::: RECORD EXCERPTS :::

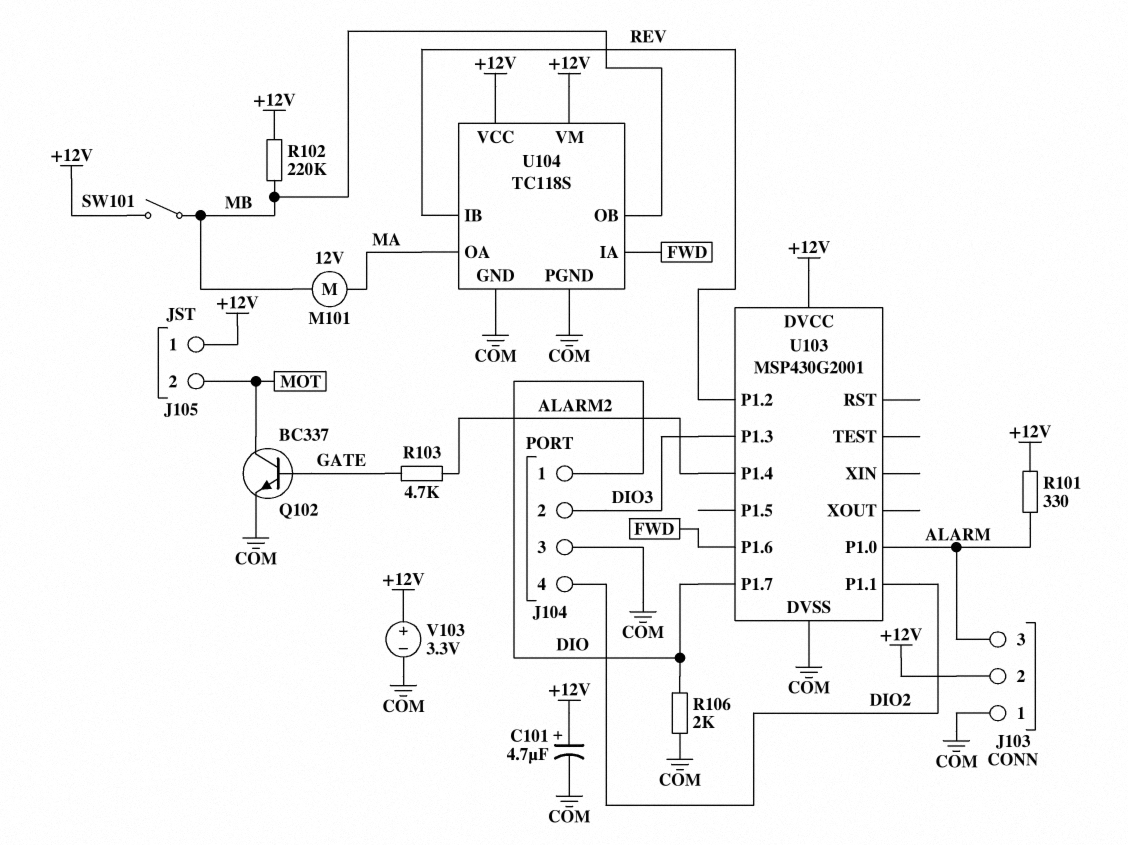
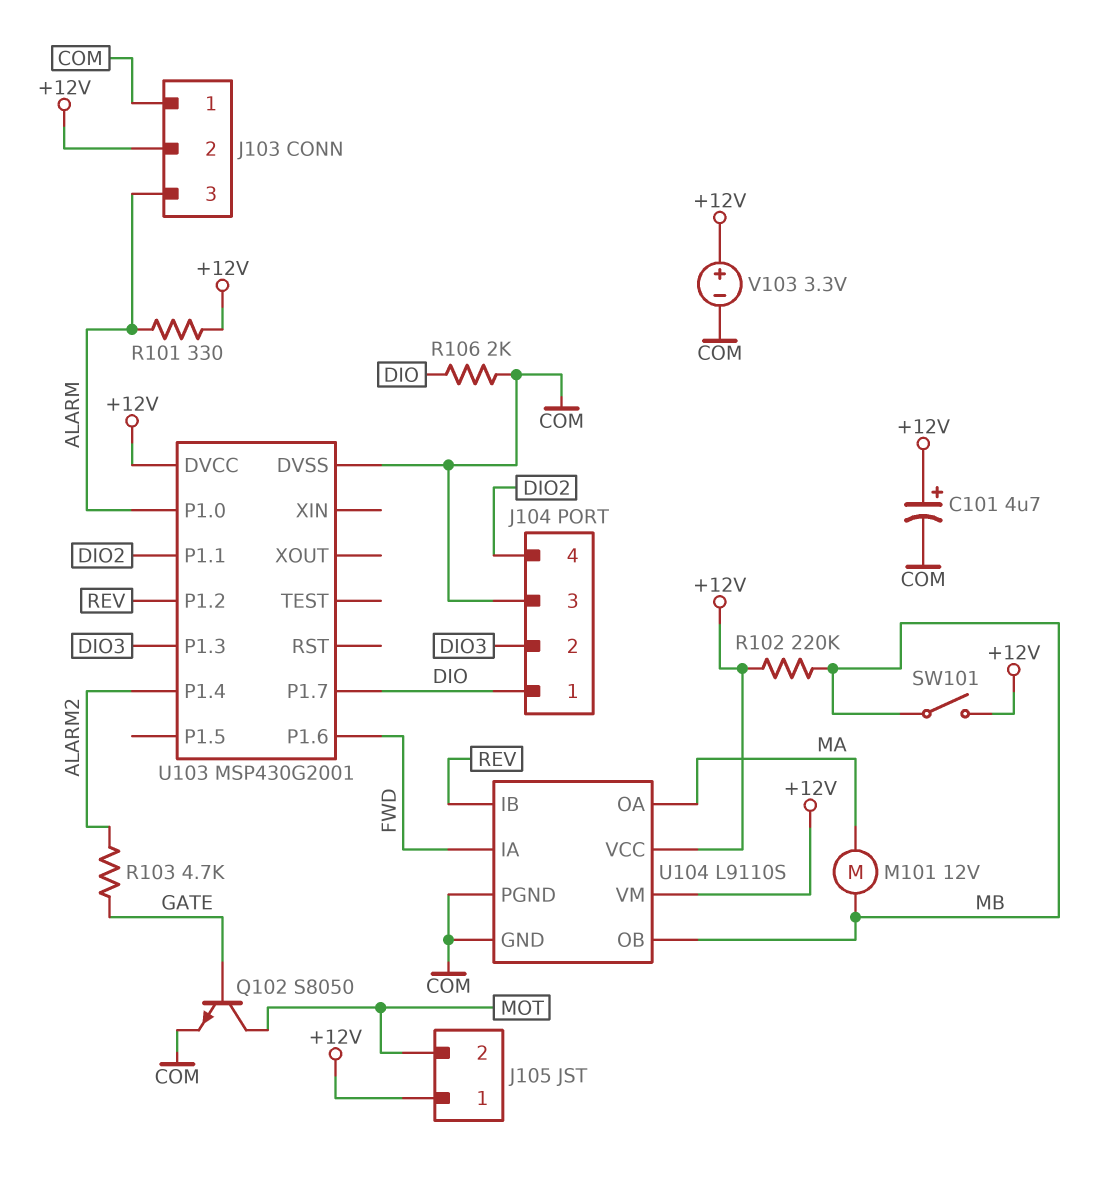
Q102: NPN BC337 (B GATE, C MOT, E COM) -> NPN S8050 (B GATE, C MOT, E COM)
U104: TC118S -> L9110S

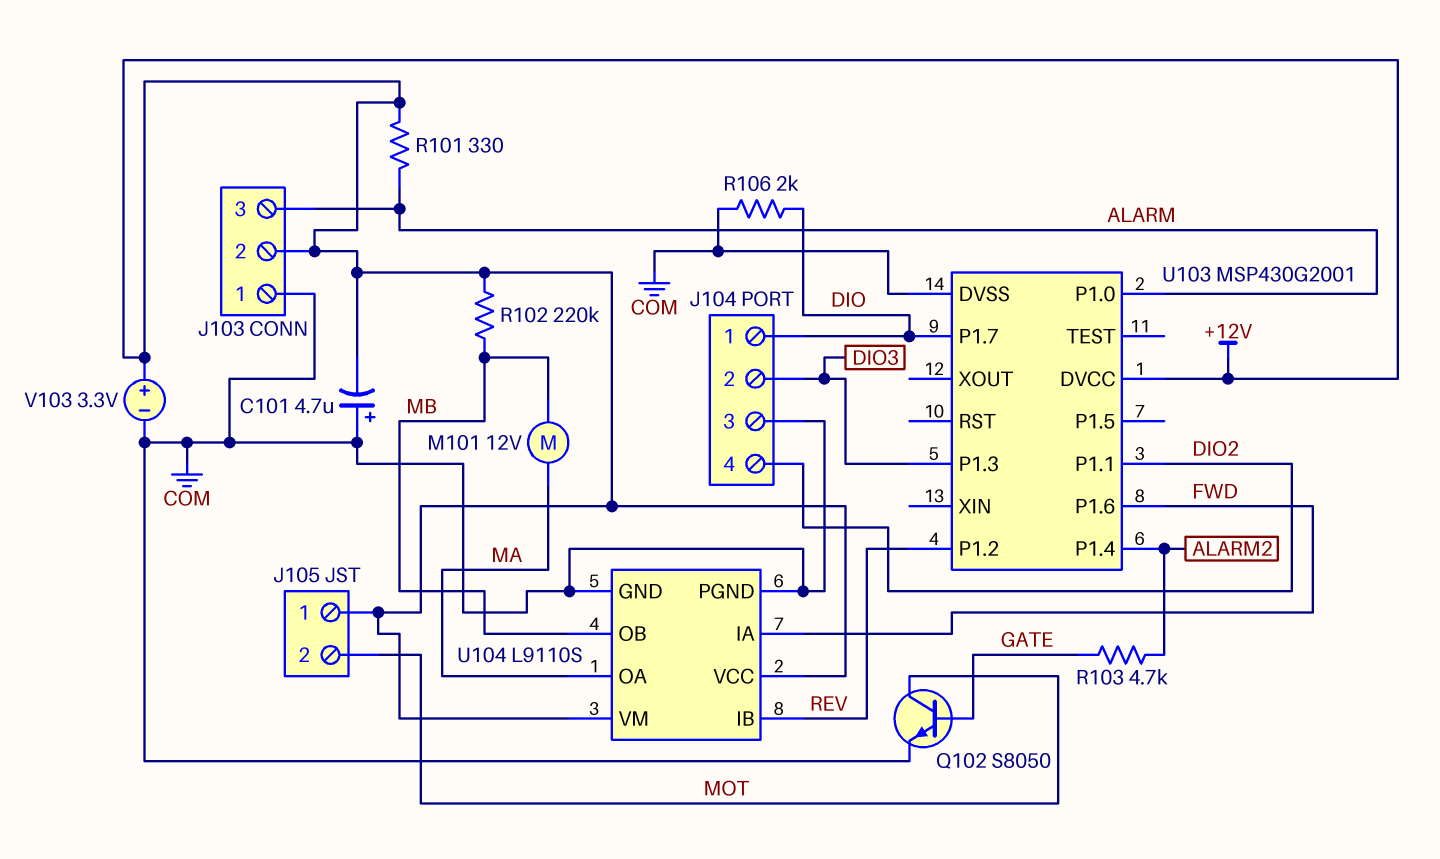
C101: 4.7uF (plus +12V, minus COM) -> 4.7uF (plus COM, minus +12V)
SW101: switch (+12V, MB) -> none

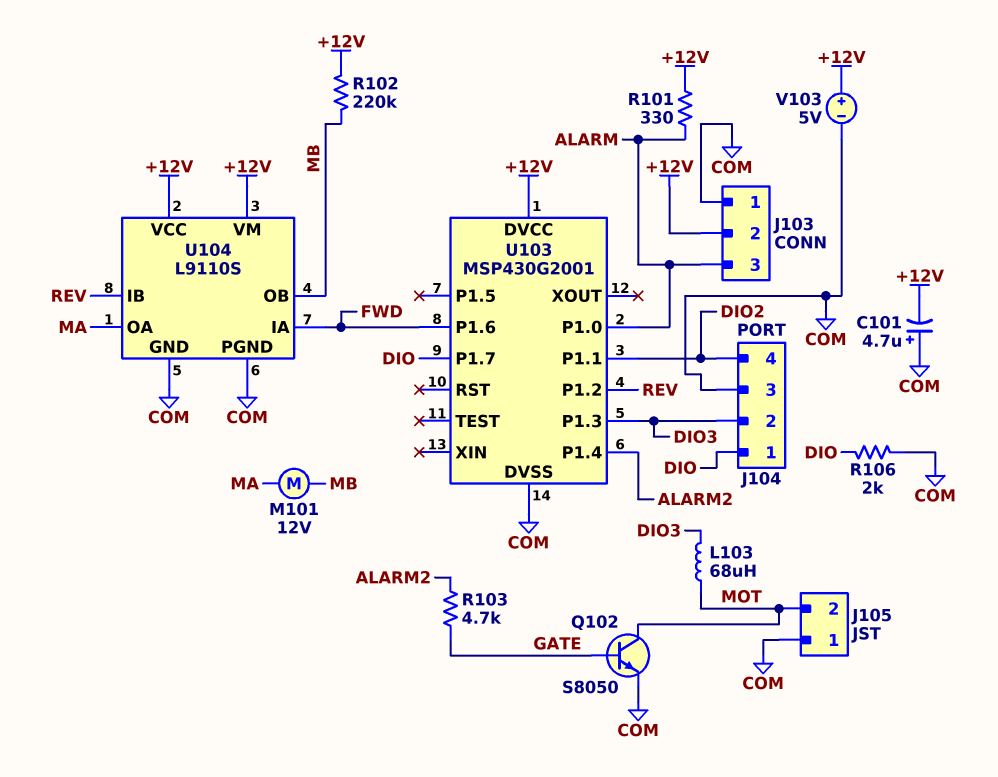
J105 pin 1: +12V -> COM
L103: none -> 68uH (DIO3, MOT)
V103: 3.3V (plus +12V, minus COM) -> 5V (plus +12V, minus COM)

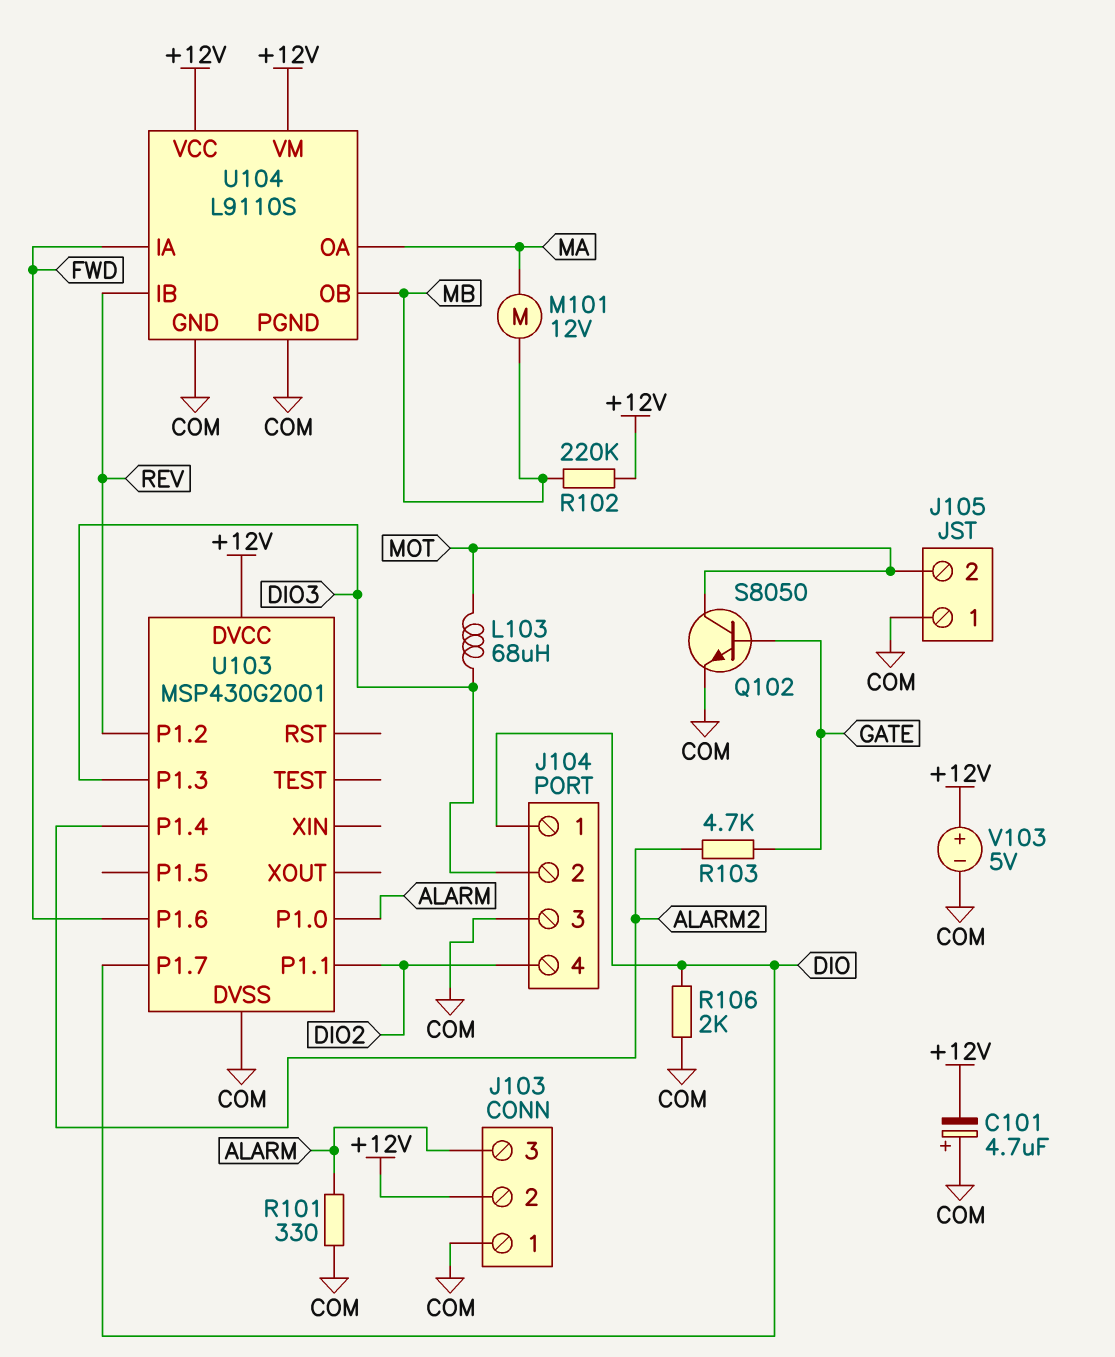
R101: 330 (+12V, ALARM) -> 330 (ALARM, COM)

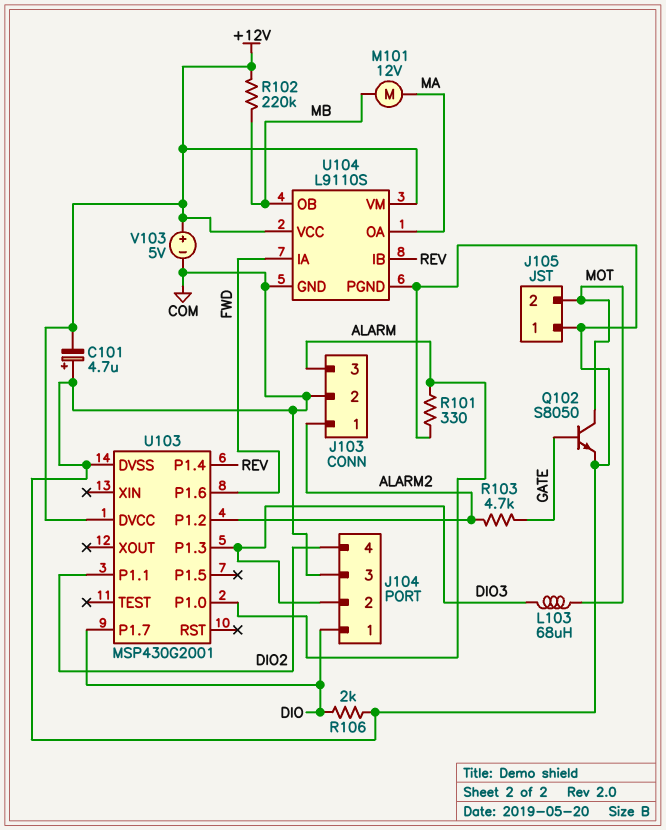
J103 pin 1: COM -> ALARM2
J103 pin 2: +12V -> COM
U103 pin P1.2: REV -> ALARM2
U103 pin P1.4: ALARM2 -> REV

:::

* [WHAT IS NEEDED] None of the pictures belong in the result. Print exactly the lines from the one containing "V103: 3.3V (plus" through the final line of the entries.

* [ANSWER TO THIS TASK]
V103: 3.3V (plus +12V, minus COM) -> 5V (plus +12V, minus COM)

R101: 330 (+12V, ALARM) -> 330 (ALARM, COM)

J103 pin 1: COM -> ALARM2
J103 pin 2: +12V -> COM
U103 pin P1.2: REV -> ALARM2
U103 pin P1.4: ALARM2 -> REV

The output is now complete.